* ASSIGNMENT *
Give back the whole listing verbatim, printing none of its pictures.

* INPUT *
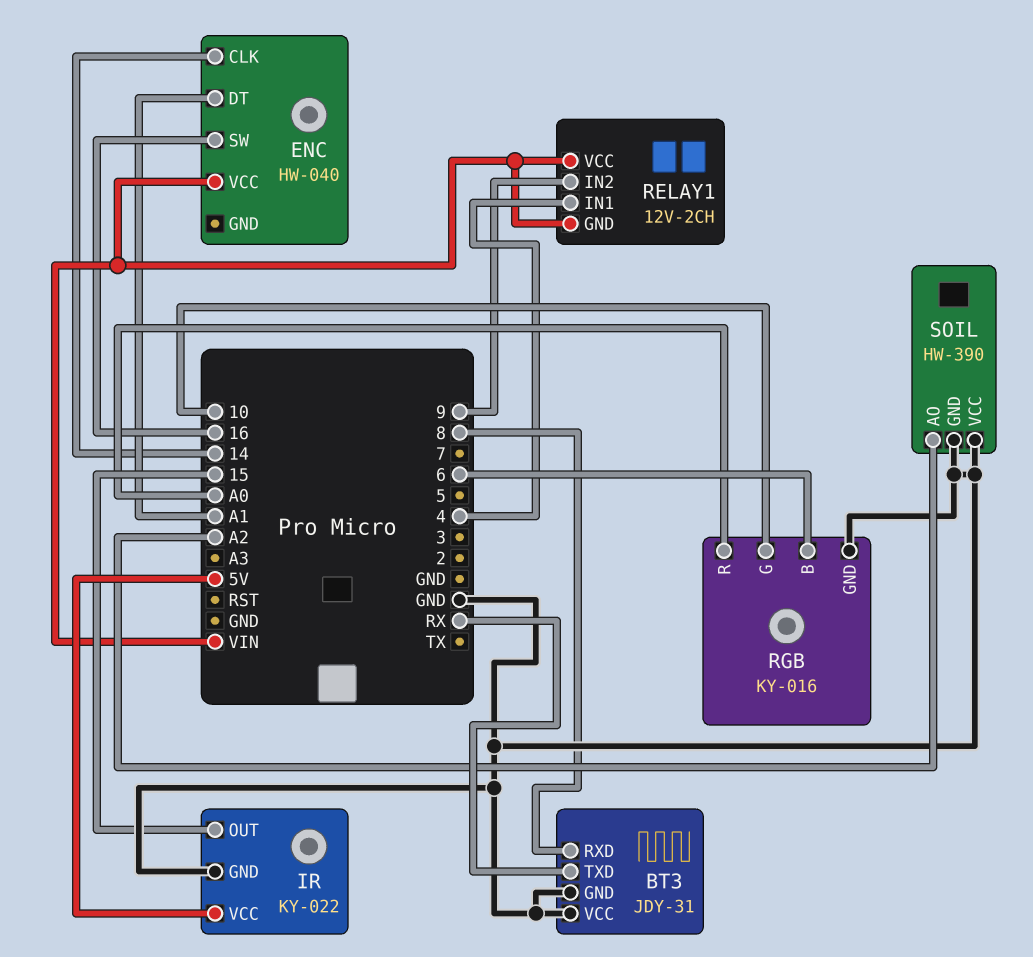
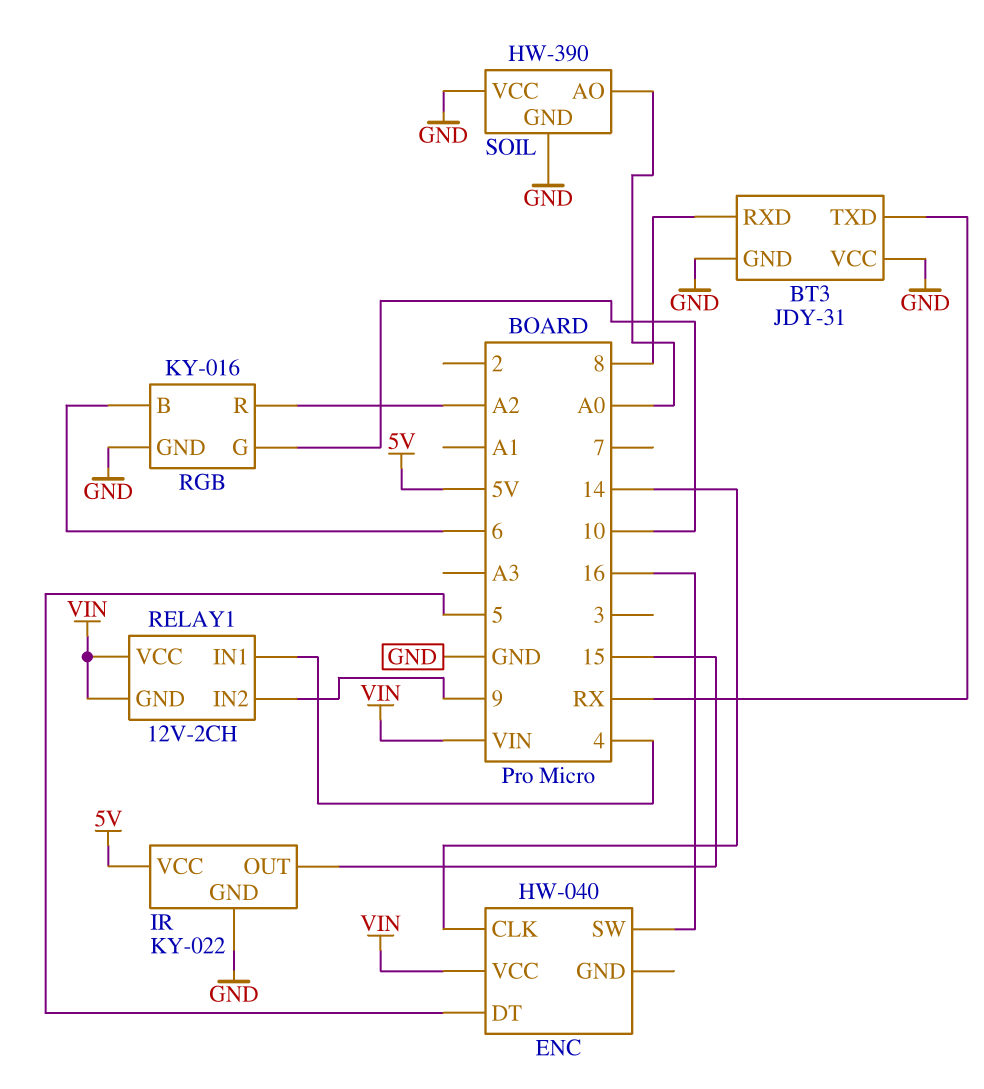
ENC pin DT: A1 -> 5
RGB pin R: A0 -> A2
SOIL pin AO: A2 -> A0

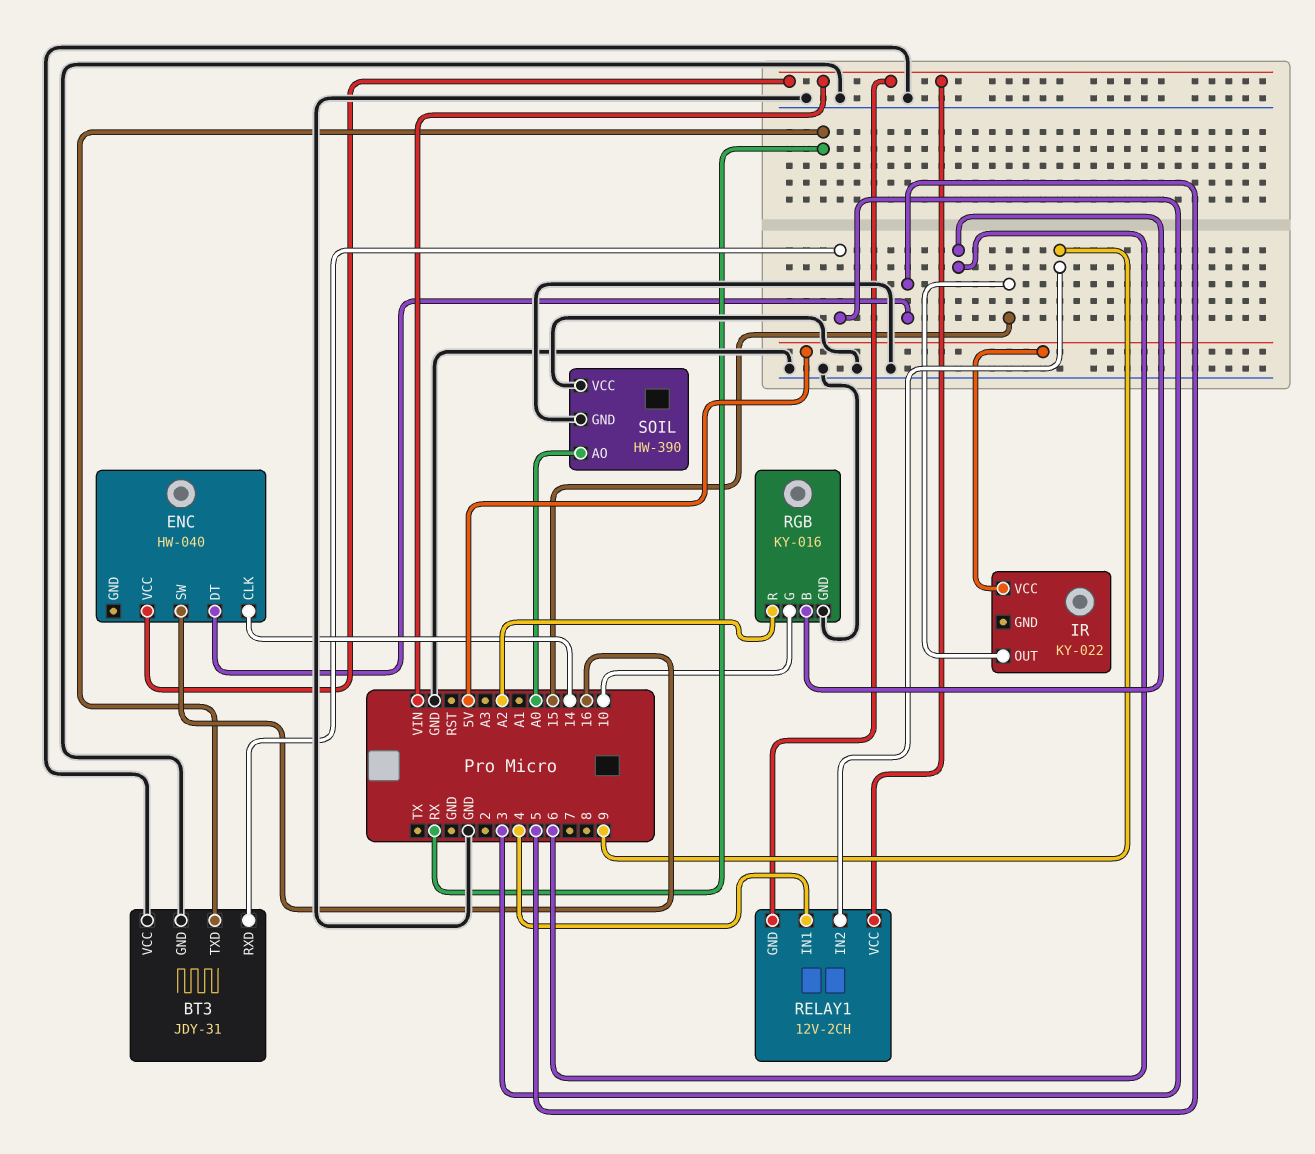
BT3 pin RXD: 8 -> 3
IR pin GND: GND -> none

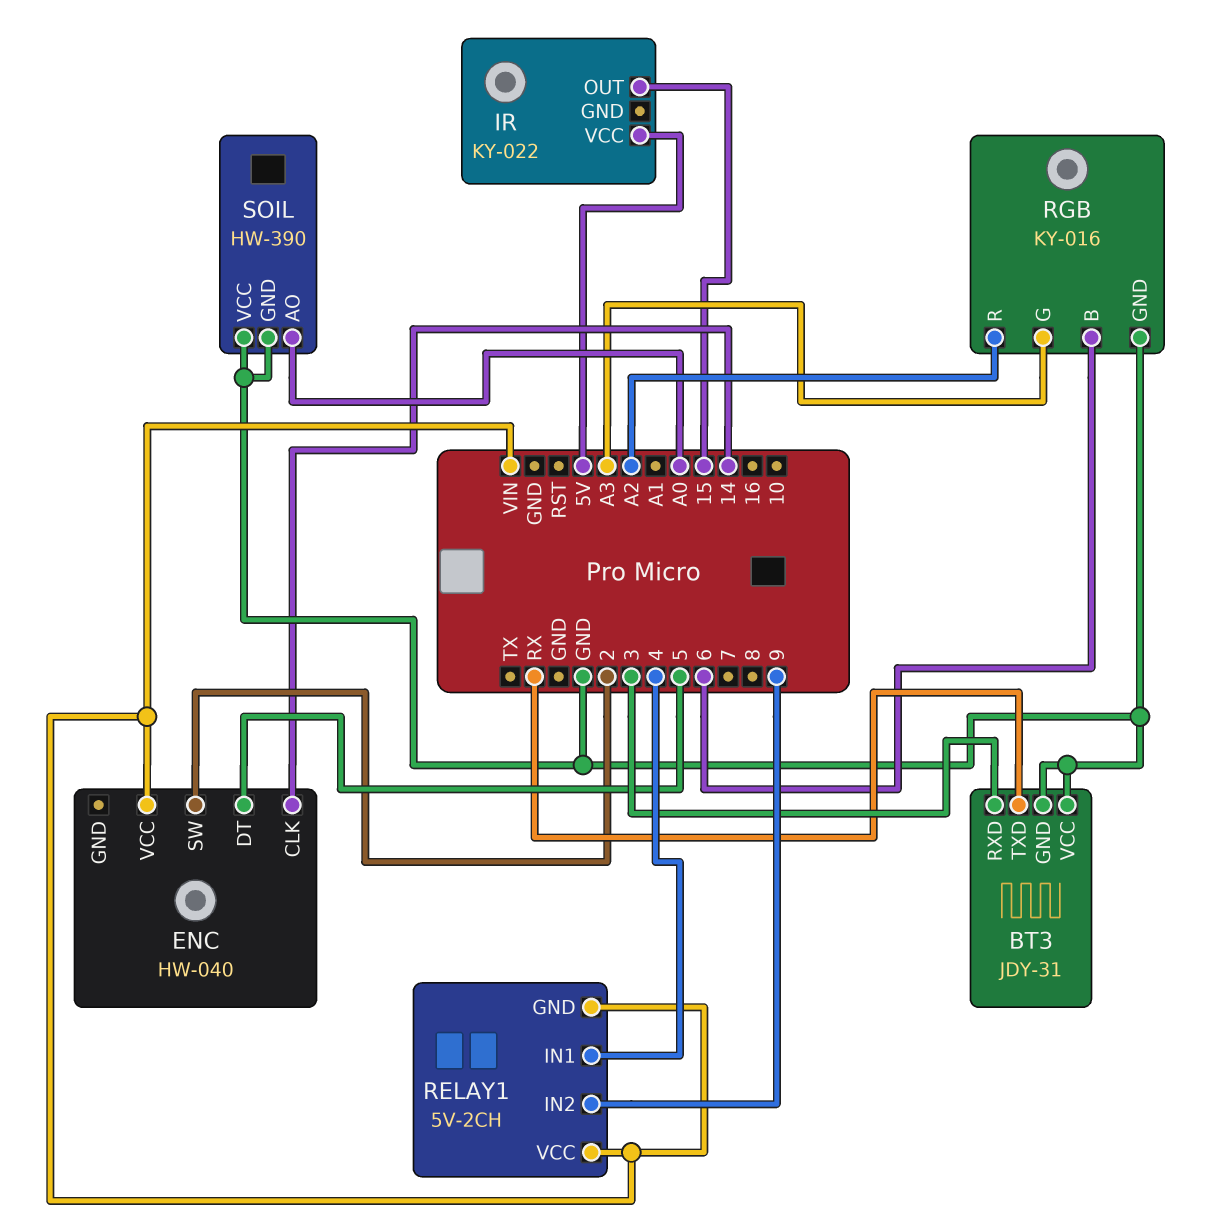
ENC pin SW: 16 -> 2
RELAY1: 12V-2CH -> 5V-2CH
RGB pin G: 10 -> A3

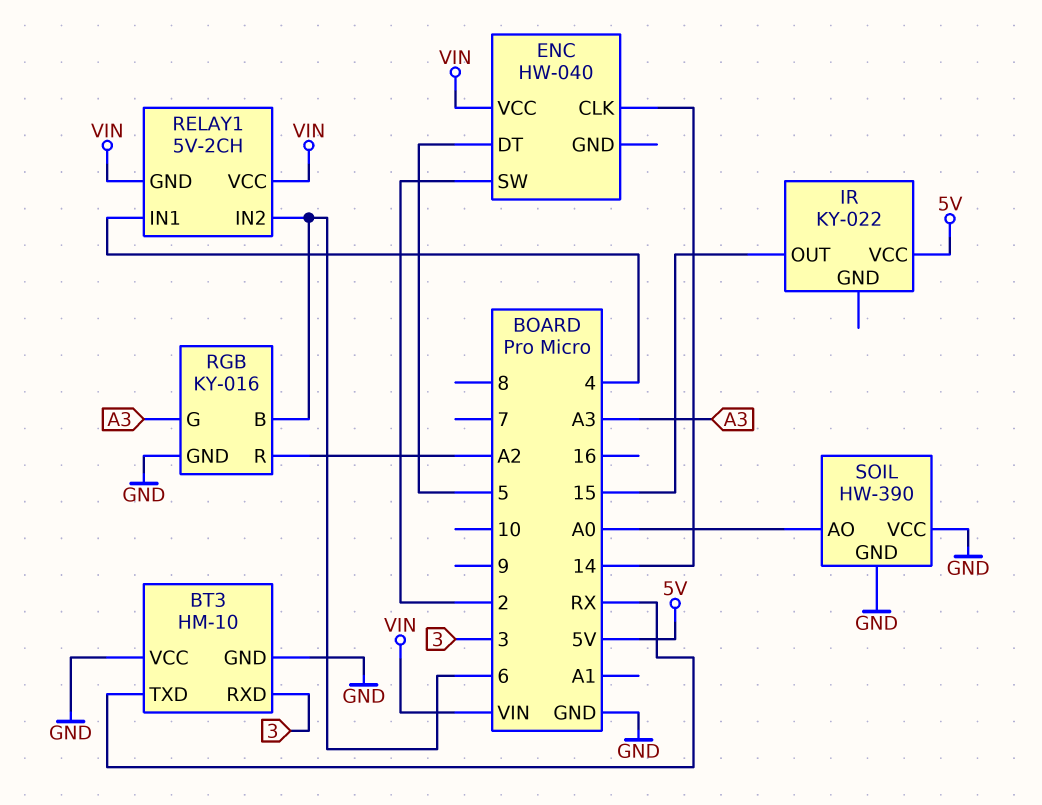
BT3: JDY-31 -> HM-10
RELAY1 pin IN2: 9 -> 6

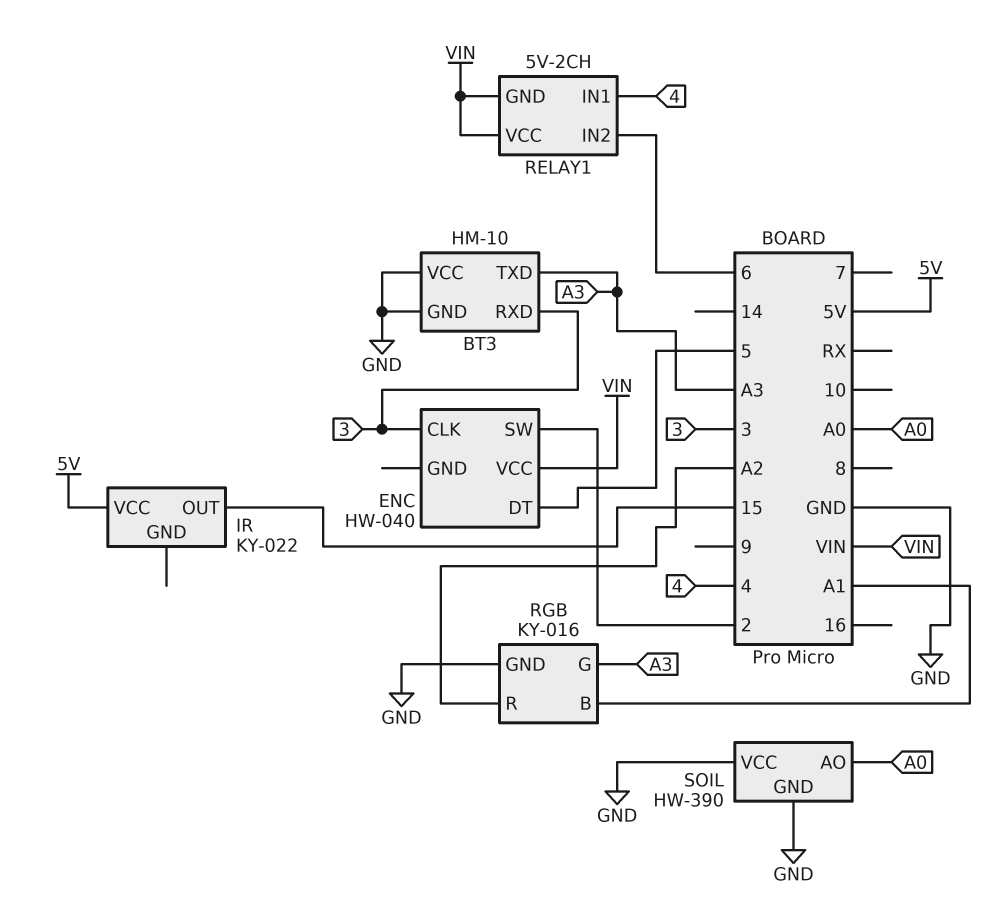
BT3 pin TXD: RX -> A3
ENC pin CLK: 14 -> 3
RGB pin B: 6 -> A1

* ANSWER SPACE *
ENC pin DT: A1 -> 5
RGB pin R: A0 -> A2
SOIL pin AO: A2 -> A0

BT3 pin RXD: 8 -> 3
IR pin GND: GND -> none

ENC pin SW: 16 -> 2
RELAY1: 12V-2CH -> 5V-2CH
RGB pin G: 10 -> A3

BT3: JDY-31 -> HM-10
RELAY1 pin IN2: 9 -> 6

BT3 pin TXD: RX -> A3
ENC pin CLK: 14 -> 3
RGB pin B: 6 -> A1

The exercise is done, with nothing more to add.